Note each line in the data holding the string "headphones" and report it.

→ Data to use
*** Block opens ***
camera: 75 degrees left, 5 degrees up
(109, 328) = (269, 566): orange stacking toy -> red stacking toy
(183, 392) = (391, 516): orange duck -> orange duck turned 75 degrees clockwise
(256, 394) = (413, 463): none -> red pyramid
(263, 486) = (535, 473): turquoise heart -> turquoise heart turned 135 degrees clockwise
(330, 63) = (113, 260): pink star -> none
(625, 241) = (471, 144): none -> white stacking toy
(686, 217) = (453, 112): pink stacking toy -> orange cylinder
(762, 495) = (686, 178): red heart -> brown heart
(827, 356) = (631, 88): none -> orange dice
*** Block closes ***
*** Block opens ***
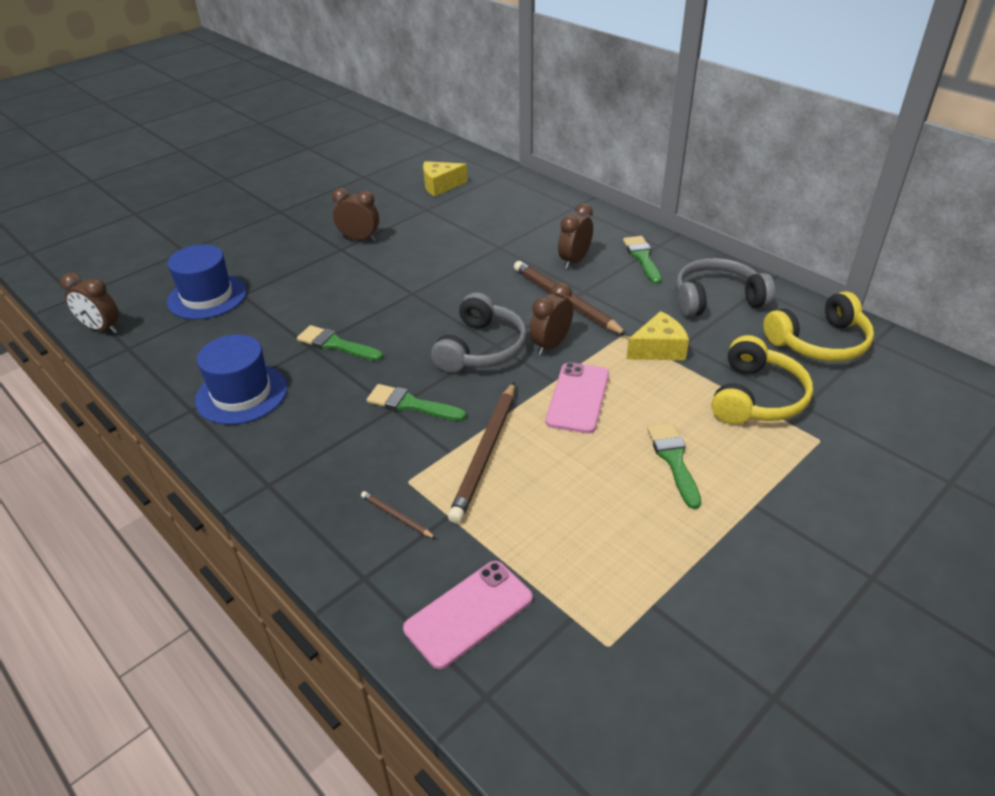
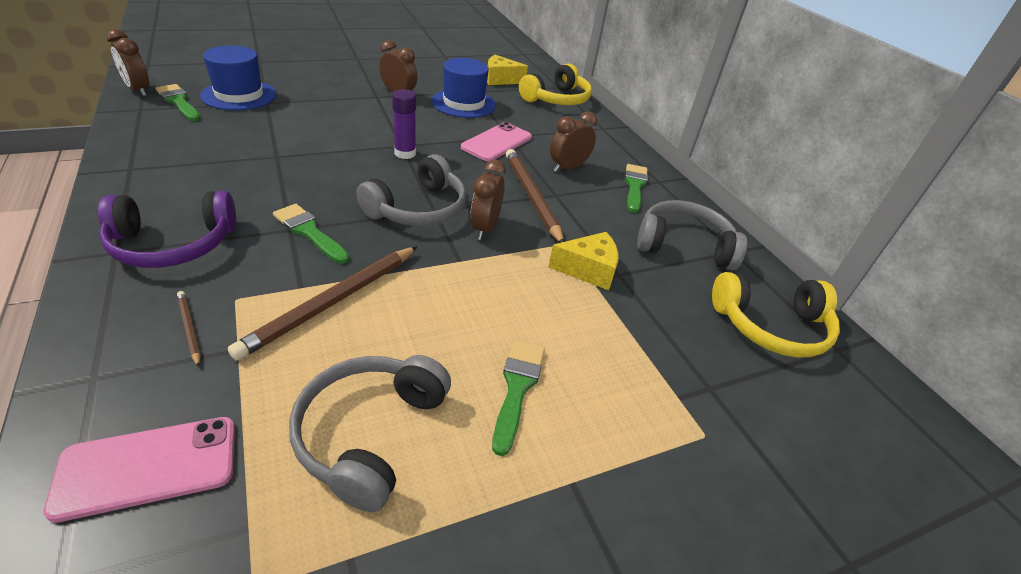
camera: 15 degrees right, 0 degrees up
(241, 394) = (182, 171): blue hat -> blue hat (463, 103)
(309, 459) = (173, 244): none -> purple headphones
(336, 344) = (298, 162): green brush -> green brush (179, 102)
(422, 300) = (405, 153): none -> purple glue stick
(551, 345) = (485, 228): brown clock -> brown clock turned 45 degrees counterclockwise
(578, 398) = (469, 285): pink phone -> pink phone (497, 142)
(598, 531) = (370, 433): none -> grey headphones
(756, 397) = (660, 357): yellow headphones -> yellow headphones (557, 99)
*** Block closes ***
→ Answer for this exercise
(309, 459) = (173, 244): none -> purple headphones
(598, 531) = (370, 433): none -> grey headphones
(756, 397) = (660, 357): yellow headphones -> yellow headphones (557, 99)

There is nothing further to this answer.